[WHAT YOU NEED TO DO] The output must start at the line containing "green trophy: 2 -> 1" in the records below and stop at the last line, matching each line exactly and leaving out every picture.

(Scene difference descriptions)
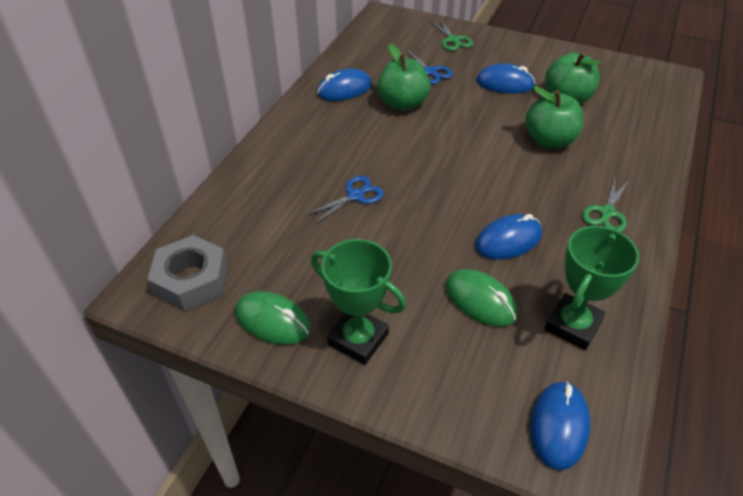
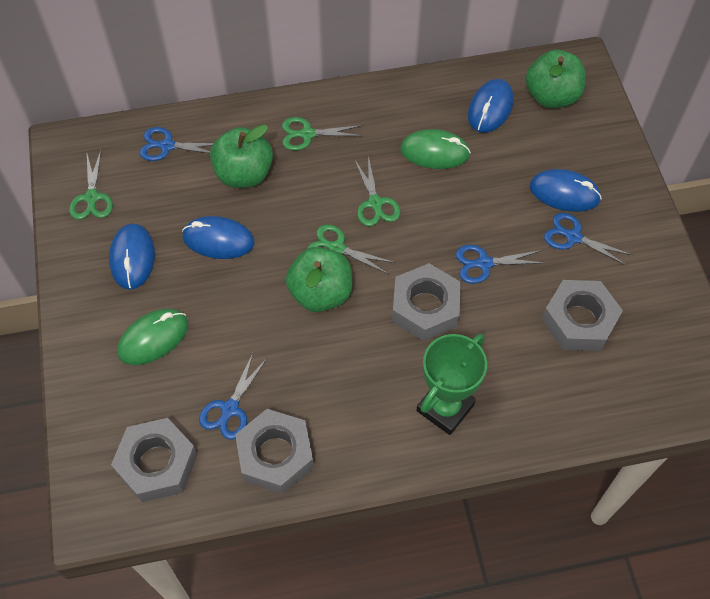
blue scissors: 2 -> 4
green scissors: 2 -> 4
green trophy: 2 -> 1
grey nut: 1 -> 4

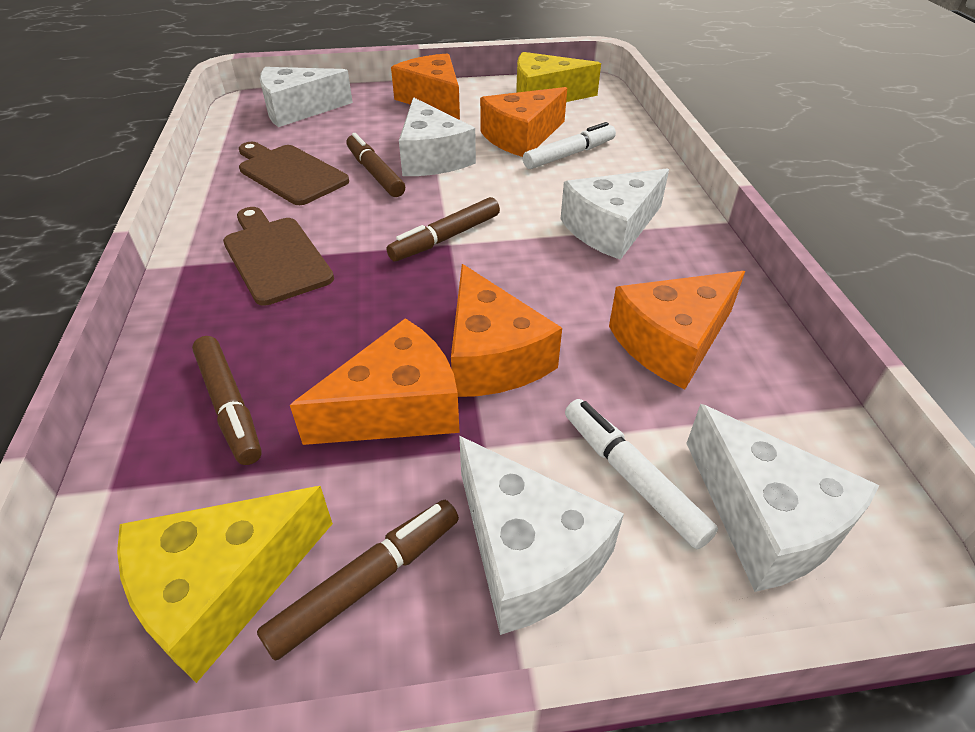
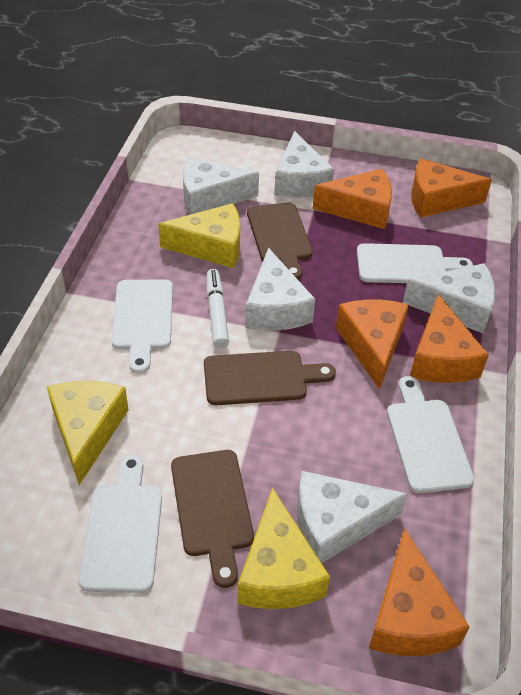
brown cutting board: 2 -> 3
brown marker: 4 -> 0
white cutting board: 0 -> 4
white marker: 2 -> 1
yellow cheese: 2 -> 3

[EXERCISE SOLUTION]
green trophy: 2 -> 1
grey nut: 1 -> 4

brown cutting board: 2 -> 3
brown marker: 4 -> 0
white cutting board: 0 -> 4
white marker: 2 -> 1
yellow cheese: 2 -> 3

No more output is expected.